Spatial question entries
■ ■ ■ ■

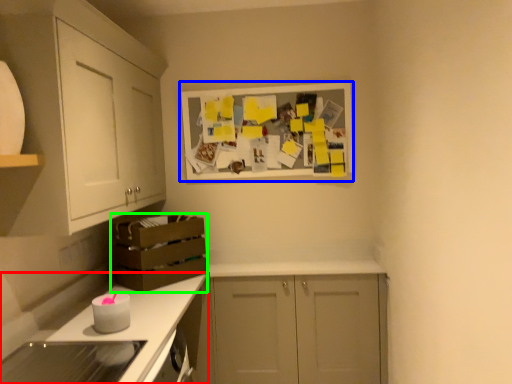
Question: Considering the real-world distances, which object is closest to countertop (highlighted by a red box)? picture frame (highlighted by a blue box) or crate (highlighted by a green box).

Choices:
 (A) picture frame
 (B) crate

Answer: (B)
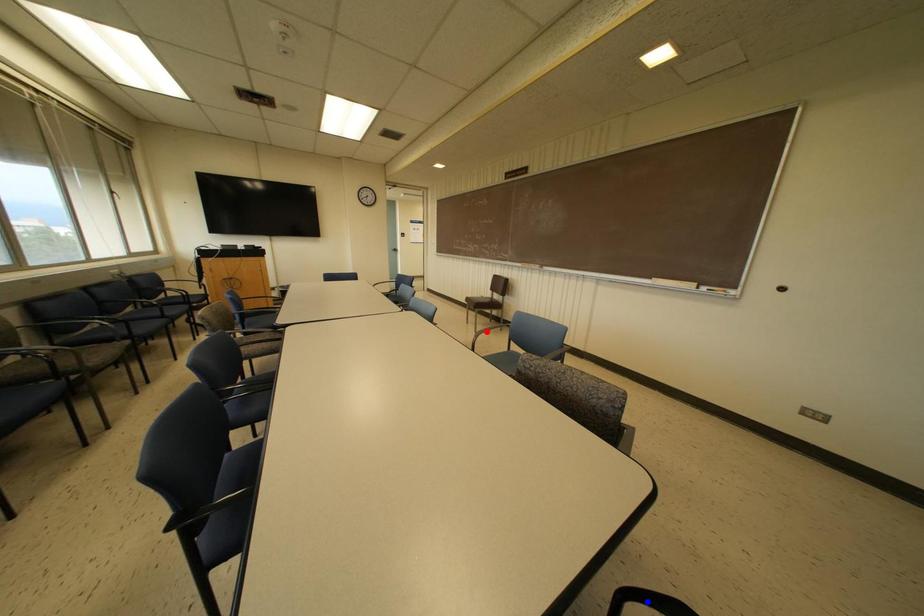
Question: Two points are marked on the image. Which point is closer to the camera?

■ ■ ■ ■

INSTRUCTIONS FOR THE TASK: Reproduce the lines of all the material above word for word. Leave the pictures out of your answer.

TASK ANSWER:
Question: Considering the real-world distances, which object is closest to countertop (highlighted by a red box)? picture frame (highlighted by a blue box) or crate (highlighted by a green box).

Choices:
 (A) picture frame
 (B) crate

Answer: (B)
Question: Two points are marked on the image. Which point is closer to the camera?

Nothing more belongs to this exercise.